▸ **Your assignment**: The word "none" marks the lines to find; copy every such line from the data below.

▸ **Data for this task**:
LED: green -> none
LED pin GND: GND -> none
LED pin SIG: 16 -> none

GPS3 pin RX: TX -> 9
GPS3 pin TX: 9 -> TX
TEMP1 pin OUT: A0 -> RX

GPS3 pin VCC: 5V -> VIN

--

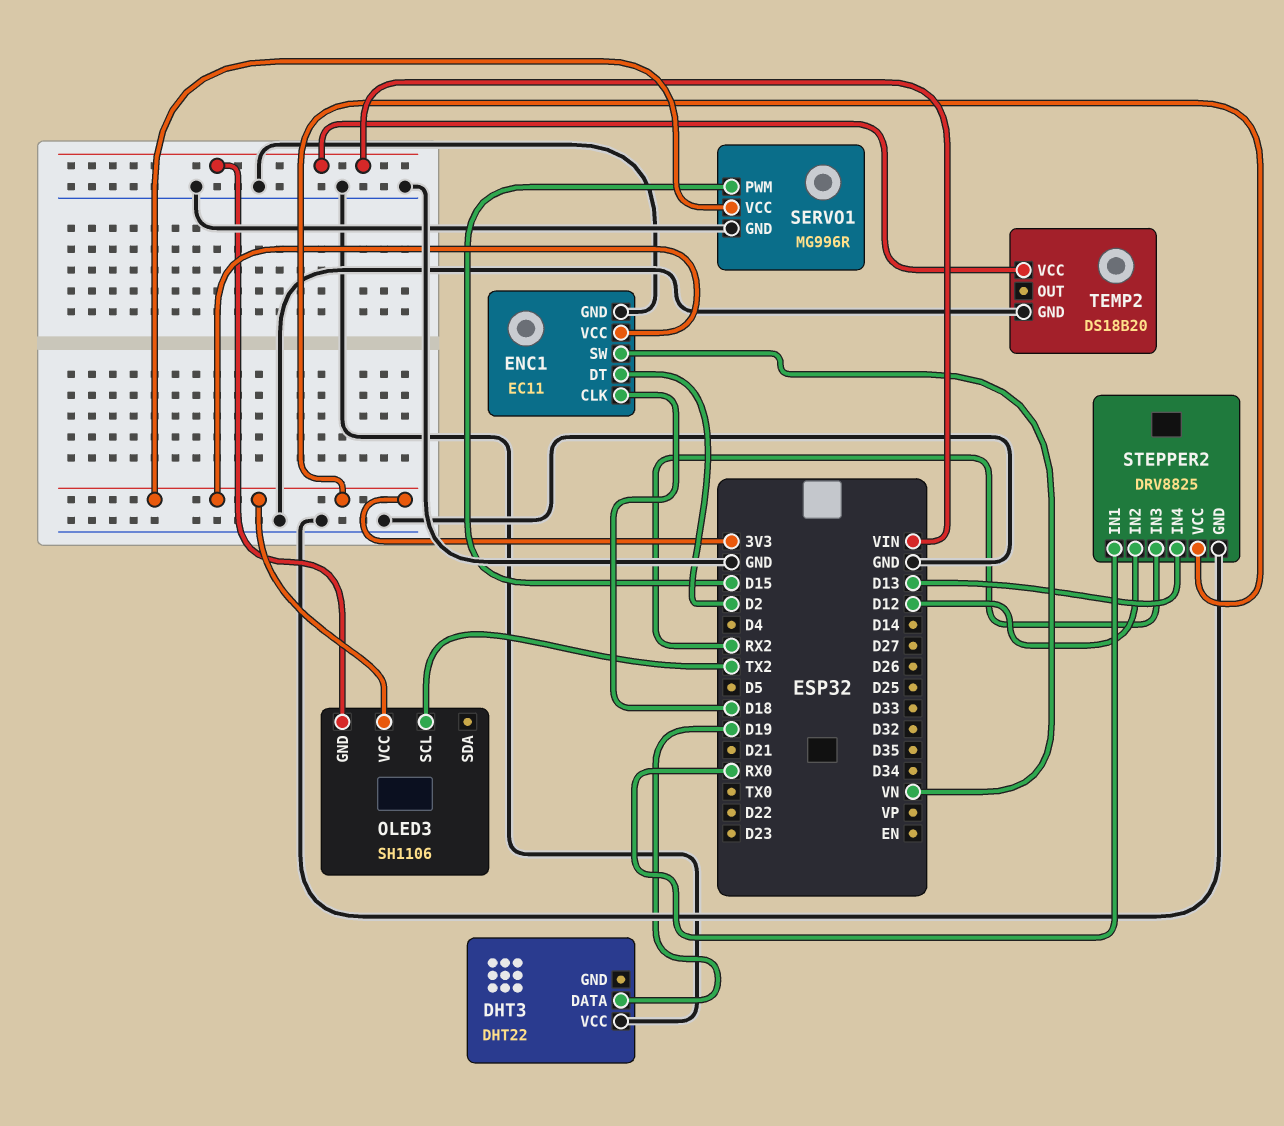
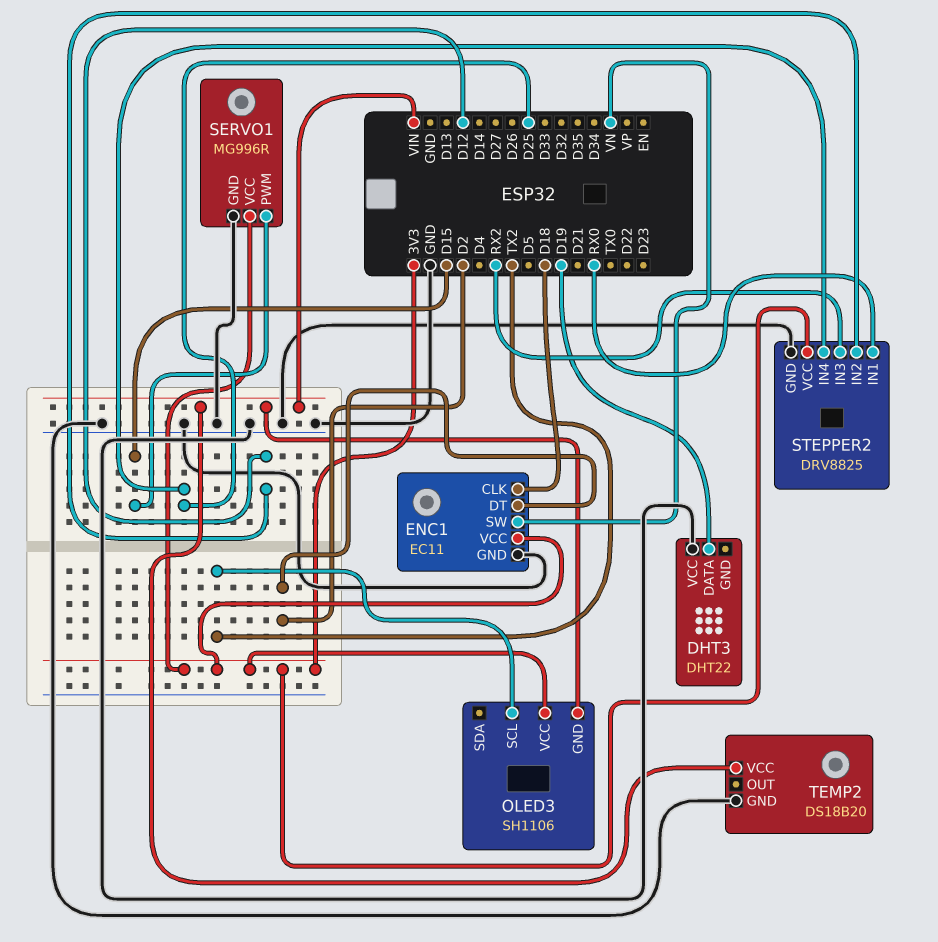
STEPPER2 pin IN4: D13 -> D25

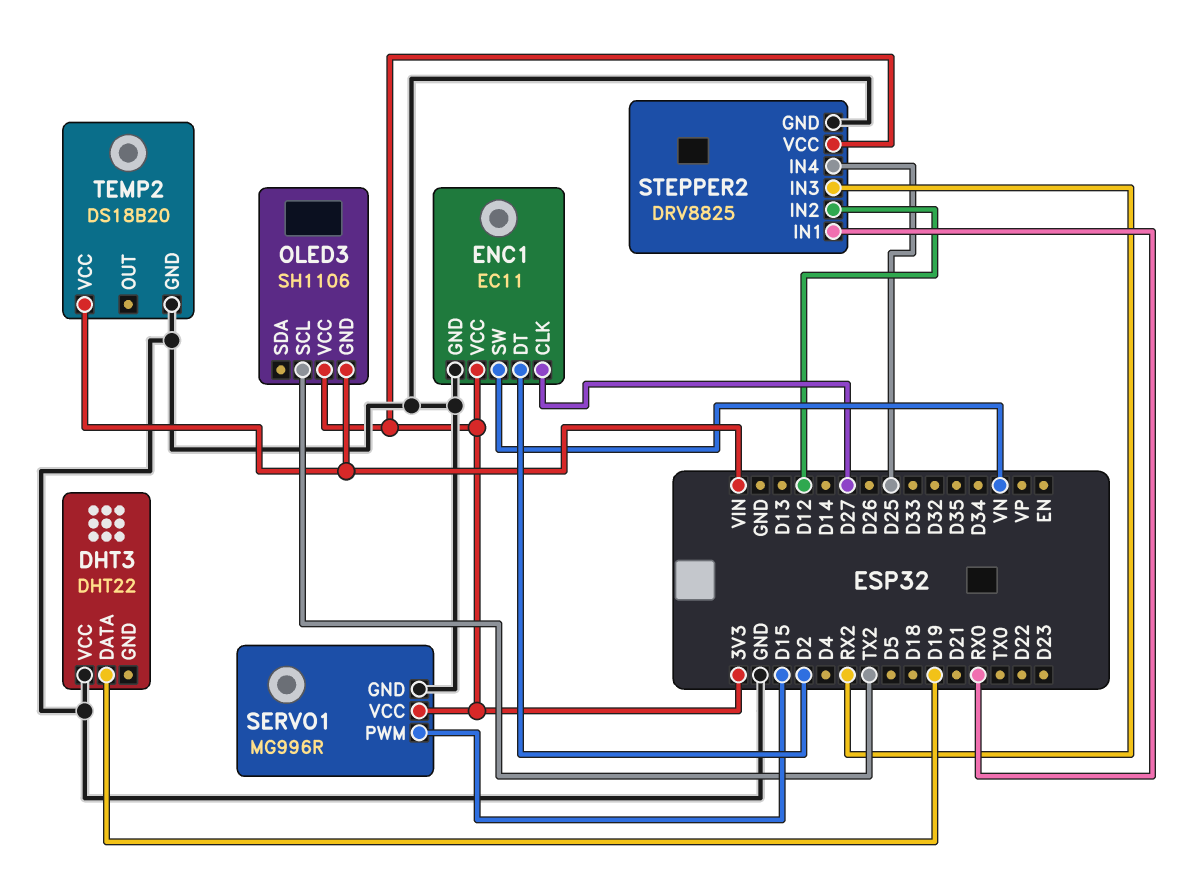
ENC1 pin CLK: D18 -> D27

▸ **Your response**:
LED: green -> none
LED pin GND: GND -> none
LED pin SIG: 16 -> none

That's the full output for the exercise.